● **Task instructions**:
Copy the complete listing exactly as shown.

● **Available records**:
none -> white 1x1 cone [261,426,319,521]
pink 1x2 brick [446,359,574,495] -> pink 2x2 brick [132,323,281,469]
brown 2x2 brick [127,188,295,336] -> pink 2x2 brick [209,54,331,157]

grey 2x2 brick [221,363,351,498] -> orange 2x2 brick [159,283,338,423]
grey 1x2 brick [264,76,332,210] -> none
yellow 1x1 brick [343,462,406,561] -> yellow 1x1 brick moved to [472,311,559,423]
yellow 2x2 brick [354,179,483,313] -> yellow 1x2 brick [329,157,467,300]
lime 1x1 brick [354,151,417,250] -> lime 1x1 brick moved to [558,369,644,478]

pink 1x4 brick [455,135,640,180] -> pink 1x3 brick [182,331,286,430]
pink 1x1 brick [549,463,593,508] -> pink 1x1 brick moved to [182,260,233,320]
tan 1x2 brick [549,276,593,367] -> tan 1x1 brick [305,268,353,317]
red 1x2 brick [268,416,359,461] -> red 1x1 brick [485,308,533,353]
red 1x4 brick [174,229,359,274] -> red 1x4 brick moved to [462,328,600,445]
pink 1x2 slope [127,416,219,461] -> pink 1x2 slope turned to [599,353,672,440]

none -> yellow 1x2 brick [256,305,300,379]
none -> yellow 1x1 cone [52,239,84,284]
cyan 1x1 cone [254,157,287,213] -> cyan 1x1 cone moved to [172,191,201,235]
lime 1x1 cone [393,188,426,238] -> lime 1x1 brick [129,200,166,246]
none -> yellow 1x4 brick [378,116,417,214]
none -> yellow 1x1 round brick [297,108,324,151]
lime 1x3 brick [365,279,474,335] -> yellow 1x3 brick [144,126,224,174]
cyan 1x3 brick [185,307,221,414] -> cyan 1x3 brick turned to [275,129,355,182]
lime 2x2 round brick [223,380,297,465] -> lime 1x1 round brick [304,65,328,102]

● **Exercise result**:
none -> white 1x1 cone [261,426,319,521]
pink 1x2 brick [446,359,574,495] -> pink 2x2 brick [132,323,281,469]
brown 2x2 brick [127,188,295,336] -> pink 2x2 brick [209,54,331,157]

grey 2x2 brick [221,363,351,498] -> orange 2x2 brick [159,283,338,423]
grey 1x2 brick [264,76,332,210] -> none
yellow 1x1 brick [343,462,406,561] -> yellow 1x1 brick moved to [472,311,559,423]
yellow 2x2 brick [354,179,483,313] -> yellow 1x2 brick [329,157,467,300]
lime 1x1 brick [354,151,417,250] -> lime 1x1 brick moved to [558,369,644,478]

pink 1x4 brick [455,135,640,180] -> pink 1x3 brick [182,331,286,430]
pink 1x1 brick [549,463,593,508] -> pink 1x1 brick moved to [182,260,233,320]
tan 1x2 brick [549,276,593,367] -> tan 1x1 brick [305,268,353,317]
red 1x2 brick [268,416,359,461] -> red 1x1 brick [485,308,533,353]
red 1x4 brick [174,229,359,274] -> red 1x4 brick moved to [462,328,600,445]
pink 1x2 slope [127,416,219,461] -> pink 1x2 slope turned to [599,353,672,440]

none -> yellow 1x2 brick [256,305,300,379]
none -> yellow 1x1 cone [52,239,84,284]
cyan 1x1 cone [254,157,287,213] -> cyan 1x1 cone moved to [172,191,201,235]
lime 1x1 cone [393,188,426,238] -> lime 1x1 brick [129,200,166,246]
none -> yellow 1x4 brick [378,116,417,214]
none -> yellow 1x1 round brick [297,108,324,151]
lime 1x3 brick [365,279,474,335] -> yellow 1x3 brick [144,126,224,174]
cyan 1x3 brick [185,307,221,414] -> cyan 1x3 brick turned to [275,129,355,182]
lime 2x2 round brick [223,380,297,465] -> lime 1x1 round brick [304,65,328,102]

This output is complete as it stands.